* Task objective:
Quote exactly and only this range of lines in the data below: the line that holds "white pot: 3 -> 0" to the line that holds "blue headphones: 7 -> 8", both included.
━━━━━━━━━━
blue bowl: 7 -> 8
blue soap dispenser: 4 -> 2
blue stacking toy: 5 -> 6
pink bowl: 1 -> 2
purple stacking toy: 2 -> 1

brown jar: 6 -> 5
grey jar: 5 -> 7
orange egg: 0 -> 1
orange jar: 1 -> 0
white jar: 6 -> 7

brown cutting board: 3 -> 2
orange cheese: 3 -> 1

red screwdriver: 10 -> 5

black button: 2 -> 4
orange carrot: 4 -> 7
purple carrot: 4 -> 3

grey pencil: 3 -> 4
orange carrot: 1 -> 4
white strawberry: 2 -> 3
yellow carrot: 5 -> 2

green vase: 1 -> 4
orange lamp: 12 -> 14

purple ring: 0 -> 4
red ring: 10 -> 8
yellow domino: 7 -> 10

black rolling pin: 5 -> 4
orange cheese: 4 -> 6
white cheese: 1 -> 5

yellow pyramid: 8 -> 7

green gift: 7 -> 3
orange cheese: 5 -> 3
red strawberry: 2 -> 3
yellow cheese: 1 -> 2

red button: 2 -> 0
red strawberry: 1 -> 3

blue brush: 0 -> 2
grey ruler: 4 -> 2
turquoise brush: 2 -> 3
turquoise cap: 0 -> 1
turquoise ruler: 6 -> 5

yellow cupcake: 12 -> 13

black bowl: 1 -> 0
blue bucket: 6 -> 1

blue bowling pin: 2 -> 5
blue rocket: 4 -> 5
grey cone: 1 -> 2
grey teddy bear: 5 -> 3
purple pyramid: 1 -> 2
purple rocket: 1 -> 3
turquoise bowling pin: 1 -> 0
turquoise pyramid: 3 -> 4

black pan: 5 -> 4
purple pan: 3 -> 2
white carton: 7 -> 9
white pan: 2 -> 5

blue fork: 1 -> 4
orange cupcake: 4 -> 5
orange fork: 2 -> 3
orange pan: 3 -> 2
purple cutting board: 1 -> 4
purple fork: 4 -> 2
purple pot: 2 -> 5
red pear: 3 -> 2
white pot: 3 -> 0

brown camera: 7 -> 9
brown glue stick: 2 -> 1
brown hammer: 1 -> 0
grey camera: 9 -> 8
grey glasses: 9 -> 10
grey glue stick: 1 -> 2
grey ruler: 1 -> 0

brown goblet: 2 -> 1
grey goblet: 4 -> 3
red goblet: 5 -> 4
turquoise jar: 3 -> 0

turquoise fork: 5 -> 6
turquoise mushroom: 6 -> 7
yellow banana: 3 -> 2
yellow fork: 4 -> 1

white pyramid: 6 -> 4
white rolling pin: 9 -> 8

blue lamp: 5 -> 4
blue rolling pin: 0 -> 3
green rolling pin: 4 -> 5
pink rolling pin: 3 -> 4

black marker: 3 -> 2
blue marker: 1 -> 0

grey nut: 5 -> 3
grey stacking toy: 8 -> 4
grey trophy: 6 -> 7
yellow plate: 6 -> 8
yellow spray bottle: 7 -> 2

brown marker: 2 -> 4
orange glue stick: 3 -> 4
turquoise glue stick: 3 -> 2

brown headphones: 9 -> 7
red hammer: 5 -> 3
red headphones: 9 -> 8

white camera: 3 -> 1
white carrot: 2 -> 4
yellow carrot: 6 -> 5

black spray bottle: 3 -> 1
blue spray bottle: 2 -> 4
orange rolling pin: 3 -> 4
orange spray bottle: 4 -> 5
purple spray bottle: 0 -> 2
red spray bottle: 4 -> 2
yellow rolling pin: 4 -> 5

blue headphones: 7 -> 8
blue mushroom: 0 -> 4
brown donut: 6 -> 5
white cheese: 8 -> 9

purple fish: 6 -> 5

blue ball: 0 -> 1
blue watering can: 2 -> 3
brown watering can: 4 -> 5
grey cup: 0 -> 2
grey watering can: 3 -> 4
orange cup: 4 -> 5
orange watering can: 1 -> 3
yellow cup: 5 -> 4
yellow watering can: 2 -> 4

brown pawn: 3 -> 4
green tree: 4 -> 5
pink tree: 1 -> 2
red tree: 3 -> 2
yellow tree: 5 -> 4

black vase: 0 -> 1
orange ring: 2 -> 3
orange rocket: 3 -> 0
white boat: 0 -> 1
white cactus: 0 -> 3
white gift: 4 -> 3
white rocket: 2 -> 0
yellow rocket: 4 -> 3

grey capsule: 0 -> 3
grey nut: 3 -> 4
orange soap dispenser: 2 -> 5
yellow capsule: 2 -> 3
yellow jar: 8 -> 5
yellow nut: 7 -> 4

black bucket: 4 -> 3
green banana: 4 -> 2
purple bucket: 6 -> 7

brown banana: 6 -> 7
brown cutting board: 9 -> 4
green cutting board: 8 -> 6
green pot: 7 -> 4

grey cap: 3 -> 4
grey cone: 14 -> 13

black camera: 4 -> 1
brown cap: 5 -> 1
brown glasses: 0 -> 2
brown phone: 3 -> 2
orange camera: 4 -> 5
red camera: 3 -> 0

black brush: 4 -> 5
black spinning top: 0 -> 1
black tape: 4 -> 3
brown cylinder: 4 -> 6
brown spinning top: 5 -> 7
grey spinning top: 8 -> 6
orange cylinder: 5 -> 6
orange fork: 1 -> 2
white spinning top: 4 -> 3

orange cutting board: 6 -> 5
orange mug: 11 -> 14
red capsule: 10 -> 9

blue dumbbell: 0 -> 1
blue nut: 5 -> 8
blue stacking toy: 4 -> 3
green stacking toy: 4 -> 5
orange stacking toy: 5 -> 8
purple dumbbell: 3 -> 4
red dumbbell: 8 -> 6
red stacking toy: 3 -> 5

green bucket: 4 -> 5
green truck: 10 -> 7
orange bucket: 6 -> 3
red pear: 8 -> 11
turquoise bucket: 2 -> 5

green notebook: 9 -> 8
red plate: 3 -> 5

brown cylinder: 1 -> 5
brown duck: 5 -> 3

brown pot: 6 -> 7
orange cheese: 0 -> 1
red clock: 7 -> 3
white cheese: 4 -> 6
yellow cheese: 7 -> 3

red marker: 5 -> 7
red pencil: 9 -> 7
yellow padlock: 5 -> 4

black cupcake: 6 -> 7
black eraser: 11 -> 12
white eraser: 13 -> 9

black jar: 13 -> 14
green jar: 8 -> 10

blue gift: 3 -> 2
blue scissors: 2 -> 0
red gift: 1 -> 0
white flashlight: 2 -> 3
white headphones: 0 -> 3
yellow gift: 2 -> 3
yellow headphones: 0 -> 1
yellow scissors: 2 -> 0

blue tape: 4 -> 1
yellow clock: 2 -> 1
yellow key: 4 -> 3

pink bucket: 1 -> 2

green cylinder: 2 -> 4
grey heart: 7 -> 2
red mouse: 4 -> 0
━━━━━━━━━━
* Answer to the exercise:
white pot: 3 -> 0

brown camera: 7 -> 9
brown glue stick: 2 -> 1
brown hammer: 1 -> 0
grey camera: 9 -> 8
grey glasses: 9 -> 10
grey glue stick: 1 -> 2
grey ruler: 1 -> 0

brown goblet: 2 -> 1
grey goblet: 4 -> 3
red goblet: 5 -> 4
turquoise jar: 3 -> 0

turquoise fork: 5 -> 6
turquoise mushroom: 6 -> 7
yellow banana: 3 -> 2
yellow fork: 4 -> 1

white pyramid: 6 -> 4
white rolling pin: 9 -> 8

blue lamp: 5 -> 4
blue rolling pin: 0 -> 3
green rolling pin: 4 -> 5
pink rolling pin: 3 -> 4

black marker: 3 -> 2
blue marker: 1 -> 0

grey nut: 5 -> 3
grey stacking toy: 8 -> 4
grey trophy: 6 -> 7
yellow plate: 6 -> 8
yellow spray bottle: 7 -> 2

brown marker: 2 -> 4
orange glue stick: 3 -> 4
turquoise glue stick: 3 -> 2

brown headphones: 9 -> 7
red hammer: 5 -> 3
red headphones: 9 -> 8

white camera: 3 -> 1
white carrot: 2 -> 4
yellow carrot: 6 -> 5

black spray bottle: 3 -> 1
blue spray bottle: 2 -> 4
orange rolling pin: 3 -> 4
orange spray bottle: 4 -> 5
purple spray bottle: 0 -> 2
red spray bottle: 4 -> 2
yellow rolling pin: 4 -> 5

blue headphones: 7 -> 8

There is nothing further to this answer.